Reproduce all of the data below word for word, without changing anything.
====
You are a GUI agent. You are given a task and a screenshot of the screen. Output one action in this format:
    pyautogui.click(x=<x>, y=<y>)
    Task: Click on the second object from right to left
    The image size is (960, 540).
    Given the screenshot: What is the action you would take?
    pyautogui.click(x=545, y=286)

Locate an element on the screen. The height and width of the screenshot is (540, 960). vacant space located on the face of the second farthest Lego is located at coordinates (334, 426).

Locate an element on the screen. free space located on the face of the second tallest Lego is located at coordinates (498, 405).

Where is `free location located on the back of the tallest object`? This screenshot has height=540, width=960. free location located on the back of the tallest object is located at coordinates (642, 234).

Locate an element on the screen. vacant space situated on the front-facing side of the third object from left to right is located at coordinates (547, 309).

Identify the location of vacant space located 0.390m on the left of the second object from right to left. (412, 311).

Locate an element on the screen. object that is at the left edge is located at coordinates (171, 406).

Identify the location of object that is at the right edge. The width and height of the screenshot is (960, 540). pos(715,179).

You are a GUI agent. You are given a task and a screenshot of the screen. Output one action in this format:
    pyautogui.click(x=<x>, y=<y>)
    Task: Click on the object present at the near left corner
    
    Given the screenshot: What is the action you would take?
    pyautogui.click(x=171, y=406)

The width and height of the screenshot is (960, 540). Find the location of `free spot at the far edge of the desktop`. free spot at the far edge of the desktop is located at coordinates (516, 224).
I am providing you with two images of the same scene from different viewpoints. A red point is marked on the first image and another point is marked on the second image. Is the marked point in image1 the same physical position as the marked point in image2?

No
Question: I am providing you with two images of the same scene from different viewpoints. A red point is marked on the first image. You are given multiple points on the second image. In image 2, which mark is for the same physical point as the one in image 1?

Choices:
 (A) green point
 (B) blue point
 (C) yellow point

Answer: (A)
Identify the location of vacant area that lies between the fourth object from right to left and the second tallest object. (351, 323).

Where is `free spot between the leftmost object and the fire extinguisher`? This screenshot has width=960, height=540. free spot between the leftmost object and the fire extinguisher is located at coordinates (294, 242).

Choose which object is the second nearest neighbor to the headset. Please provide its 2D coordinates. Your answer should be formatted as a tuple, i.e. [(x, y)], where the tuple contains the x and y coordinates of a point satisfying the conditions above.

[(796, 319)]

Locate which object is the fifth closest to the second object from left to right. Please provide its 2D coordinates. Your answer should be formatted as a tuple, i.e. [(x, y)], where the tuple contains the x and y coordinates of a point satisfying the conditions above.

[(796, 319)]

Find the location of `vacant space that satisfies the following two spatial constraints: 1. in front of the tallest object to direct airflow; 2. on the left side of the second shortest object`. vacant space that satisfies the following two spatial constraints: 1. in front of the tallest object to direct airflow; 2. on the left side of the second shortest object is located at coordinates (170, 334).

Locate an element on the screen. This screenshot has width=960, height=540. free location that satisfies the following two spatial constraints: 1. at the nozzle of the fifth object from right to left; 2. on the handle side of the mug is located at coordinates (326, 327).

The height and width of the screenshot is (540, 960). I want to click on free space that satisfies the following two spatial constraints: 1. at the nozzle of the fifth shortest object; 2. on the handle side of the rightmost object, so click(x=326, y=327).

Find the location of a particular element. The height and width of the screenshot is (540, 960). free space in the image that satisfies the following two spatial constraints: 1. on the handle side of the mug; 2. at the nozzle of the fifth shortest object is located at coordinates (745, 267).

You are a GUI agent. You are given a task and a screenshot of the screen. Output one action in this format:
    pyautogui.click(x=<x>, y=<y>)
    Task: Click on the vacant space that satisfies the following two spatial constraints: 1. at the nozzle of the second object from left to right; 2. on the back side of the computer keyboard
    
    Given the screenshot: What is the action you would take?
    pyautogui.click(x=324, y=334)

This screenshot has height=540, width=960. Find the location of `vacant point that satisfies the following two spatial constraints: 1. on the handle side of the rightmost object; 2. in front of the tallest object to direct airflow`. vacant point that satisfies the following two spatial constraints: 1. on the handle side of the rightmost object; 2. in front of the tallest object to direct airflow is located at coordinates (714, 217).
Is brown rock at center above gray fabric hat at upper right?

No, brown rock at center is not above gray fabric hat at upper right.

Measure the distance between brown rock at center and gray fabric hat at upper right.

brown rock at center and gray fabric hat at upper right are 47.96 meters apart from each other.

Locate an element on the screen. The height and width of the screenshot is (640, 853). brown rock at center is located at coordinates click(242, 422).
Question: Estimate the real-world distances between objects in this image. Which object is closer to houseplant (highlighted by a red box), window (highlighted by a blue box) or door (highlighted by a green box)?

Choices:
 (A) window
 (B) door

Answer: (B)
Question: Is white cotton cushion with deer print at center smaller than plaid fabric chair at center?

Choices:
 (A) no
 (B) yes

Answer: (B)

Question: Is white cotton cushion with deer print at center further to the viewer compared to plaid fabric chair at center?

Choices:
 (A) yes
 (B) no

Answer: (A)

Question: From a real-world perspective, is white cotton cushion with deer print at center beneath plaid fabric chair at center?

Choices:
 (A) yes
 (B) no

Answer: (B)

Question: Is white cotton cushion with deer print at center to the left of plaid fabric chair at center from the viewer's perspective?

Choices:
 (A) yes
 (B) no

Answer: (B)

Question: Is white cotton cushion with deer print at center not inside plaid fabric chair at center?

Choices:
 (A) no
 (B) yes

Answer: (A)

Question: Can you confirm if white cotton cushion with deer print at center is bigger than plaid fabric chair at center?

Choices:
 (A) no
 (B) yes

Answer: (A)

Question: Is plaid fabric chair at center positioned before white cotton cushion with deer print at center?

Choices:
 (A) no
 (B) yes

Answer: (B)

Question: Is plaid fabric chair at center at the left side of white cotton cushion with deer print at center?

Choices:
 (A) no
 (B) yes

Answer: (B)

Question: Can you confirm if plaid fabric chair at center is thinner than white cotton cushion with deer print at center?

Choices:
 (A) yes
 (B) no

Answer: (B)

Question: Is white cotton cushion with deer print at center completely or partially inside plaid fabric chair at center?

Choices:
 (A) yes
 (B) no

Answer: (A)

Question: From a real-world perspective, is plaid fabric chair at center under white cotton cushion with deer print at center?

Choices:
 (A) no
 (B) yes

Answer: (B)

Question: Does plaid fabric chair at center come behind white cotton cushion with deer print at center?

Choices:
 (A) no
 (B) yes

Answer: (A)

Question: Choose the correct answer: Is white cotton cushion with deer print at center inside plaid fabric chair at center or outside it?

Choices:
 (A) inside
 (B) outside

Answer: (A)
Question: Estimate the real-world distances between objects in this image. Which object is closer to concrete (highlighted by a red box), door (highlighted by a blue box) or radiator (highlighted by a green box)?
====
■ **Exercise answer**:
You are a GUI agent. You are given a task and a screenshot of the screen. Output one action in this format:
    pyautogui.click(x=<x>, y=<y>)
    Task: Click on the second object from right to left
    The image size is (960, 540).
    Given the screenshot: What is the action you would take?
    pyautogui.click(x=545, y=286)

Locate an element on the screen. The height and width of the screenshot is (540, 960). vacant space located on the face of the second farthest Lego is located at coordinates (334, 426).

Locate an element on the screen. free space located on the face of the second tallest Lego is located at coordinates (498, 405).

Where is `free location located on the back of the tallest object`? This screenshot has height=540, width=960. free location located on the back of the tallest object is located at coordinates (642, 234).

Locate an element on the screen. vacant space situated on the front-facing side of the third object from left to right is located at coordinates (547, 309).

Identify the location of vacant space located 0.390m on the left of the second object from right to left. (412, 311).

Locate an element on the screen. object that is at the left edge is located at coordinates (171, 406).

Identify the location of object that is at the right edge. The width and height of the screenshot is (960, 540). pos(715,179).

You are a GUI agent. You are given a task and a screenshot of the screen. Output one action in this format:
    pyautogui.click(x=<x>, y=<y>)
    Task: Click on the object present at the near left corner
    
    Given the screenshot: What is the action you would take?
    pyautogui.click(x=171, y=406)

The width and height of the screenshot is (960, 540). Find the location of `free spot at the far edge of the desktop`. free spot at the far edge of the desktop is located at coordinates (516, 224).
I am providing you with two images of the same scene from different viewpoints. A red point is marked on the first image and another point is marked on the second image. Is the marked point in image1 the same physical position as the marked point in image2?

No
Question: I am providing you with two images of the same scene from different viewpoints. A red point is marked on the first image. You are given multiple points on the second image. In image 2, which mark is for the same physical point as the one in image 1?

Choices:
 (A) green point
 (B) blue point
 (C) yellow point

Answer: (A)
Identify the location of vacant area that lies between the fourth object from right to left and the second tallest object. (351, 323).

Where is `free spot between the leftmost object and the fire extinguisher`? This screenshot has width=960, height=540. free spot between the leftmost object and the fire extinguisher is located at coordinates (294, 242).

Choose which object is the second nearest neighbor to the headset. Please provide its 2D coordinates. Your answer should be formatted as a tuple, i.e. [(x, y)], where the tuple contains the x and y coordinates of a point satisfying the conditions above.

[(796, 319)]

Locate which object is the fifth closest to the second object from left to right. Please provide its 2D coordinates. Your answer should be formatted as a tuple, i.e. [(x, y)], where the tuple contains the x and y coordinates of a point satisfying the conditions above.

[(796, 319)]

Find the location of `vacant space that satisfies the following two spatial constraints: 1. in front of the tallest object to direct airflow; 2. on the left side of the second shortest object`. vacant space that satisfies the following two spatial constraints: 1. in front of the tallest object to direct airflow; 2. on the left side of the second shortest object is located at coordinates (170, 334).

Locate an element on the screen. This screenshot has width=960, height=540. free location that satisfies the following two spatial constraints: 1. at the nozzle of the fifth object from right to left; 2. on the handle side of the mug is located at coordinates (326, 327).

The height and width of the screenshot is (540, 960). I want to click on free space that satisfies the following two spatial constraints: 1. at the nozzle of the fifth shortest object; 2. on the handle side of the rightmost object, so click(x=326, y=327).

Find the location of a particular element. The height and width of the screenshot is (540, 960). free space in the image that satisfies the following two spatial constraints: 1. on the handle side of the mug; 2. at the nozzle of the fifth shortest object is located at coordinates (745, 267).

You are a GUI agent. You are given a task and a screenshot of the screen. Output one action in this format:
    pyautogui.click(x=<x>, y=<y>)
    Task: Click on the vacant space that satisfies the following two spatial constraints: 1. at the nozzle of the second object from left to right; 2. on the back side of the computer keyboard
    
    Given the screenshot: What is the action you would take?
    pyautogui.click(x=324, y=334)

This screenshot has height=540, width=960. Find the location of `vacant point that satisfies the following two spatial constraints: 1. on the handle side of the rightmost object; 2. in front of the tallest object to direct airflow`. vacant point that satisfies the following two spatial constraints: 1. on the handle side of the rightmost object; 2. in front of the tallest object to direct airflow is located at coordinates (714, 217).
Is brown rock at center above gray fabric hat at upper right?

No, brown rock at center is not above gray fabric hat at upper right.

Measure the distance between brown rock at center and gray fabric hat at upper right.

brown rock at center and gray fabric hat at upper right are 47.96 meters apart from each other.

Locate an element on the screen. The height and width of the screenshot is (640, 853). brown rock at center is located at coordinates click(242, 422).
Question: Estimate the real-world distances between objects in this image. Which object is closer to houseplant (highlighted by a red box), window (highlighted by a blue box) or door (highlighted by a green box)?

Choices:
 (A) window
 (B) door

Answer: (B)
Question: Is white cotton cushion with deer print at center smaller than plaid fabric chair at center?

Choices:
 (A) no
 (B) yes

Answer: (B)

Question: Is white cotton cushion with deer print at center further to the viewer compared to plaid fabric chair at center?

Choices:
 (A) yes
 (B) no

Answer: (A)

Question: From a real-world perspective, is white cotton cushion with deer print at center beneath plaid fabric chair at center?

Choices:
 (A) yes
 (B) no

Answer: (B)

Question: Is white cotton cushion with deer print at center to the left of plaid fabric chair at center from the viewer's perspective?

Choices:
 (A) yes
 (B) no

Answer: (B)

Question: Is white cotton cushion with deer print at center not inside plaid fabric chair at center?

Choices:
 (A) no
 (B) yes

Answer: (A)

Question: Can you confirm if white cotton cushion with deer print at center is bigger than plaid fabric chair at center?

Choices:
 (A) no
 (B) yes

Answer: (A)

Question: Is plaid fabric chair at center positioned before white cotton cushion with deer print at center?

Choices:
 (A) no
 (B) yes

Answer: (B)

Question: Is plaid fabric chair at center at the left side of white cotton cushion with deer print at center?

Choices:
 (A) no
 (B) yes

Answer: (B)

Question: Can you confirm if plaid fabric chair at center is thinner than white cotton cushion with deer print at center?

Choices:
 (A) yes
 (B) no

Answer: (B)

Question: Is white cotton cushion with deer print at center completely or partially inside plaid fabric chair at center?

Choices:
 (A) yes
 (B) no

Answer: (A)

Question: From a real-world perspective, is plaid fabric chair at center under white cotton cushion with deer print at center?

Choices:
 (A) no
 (B) yes

Answer: (B)

Question: Does plaid fabric chair at center come behind white cotton cushion with deer print at center?

Choices:
 (A) no
 (B) yes

Answer: (A)

Question: Choose the correct answer: Is white cotton cushion with deer print at center inside plaid fabric chair at center or outside it?

Choices:
 (A) inside
 (B) outside

Answer: (A)
Question: Estimate the real-world distances between objects in this image. Which object is closer to concrete (highlighted by a red box), door (highlighted by a blue box) or radiator (highlighted by a green box)?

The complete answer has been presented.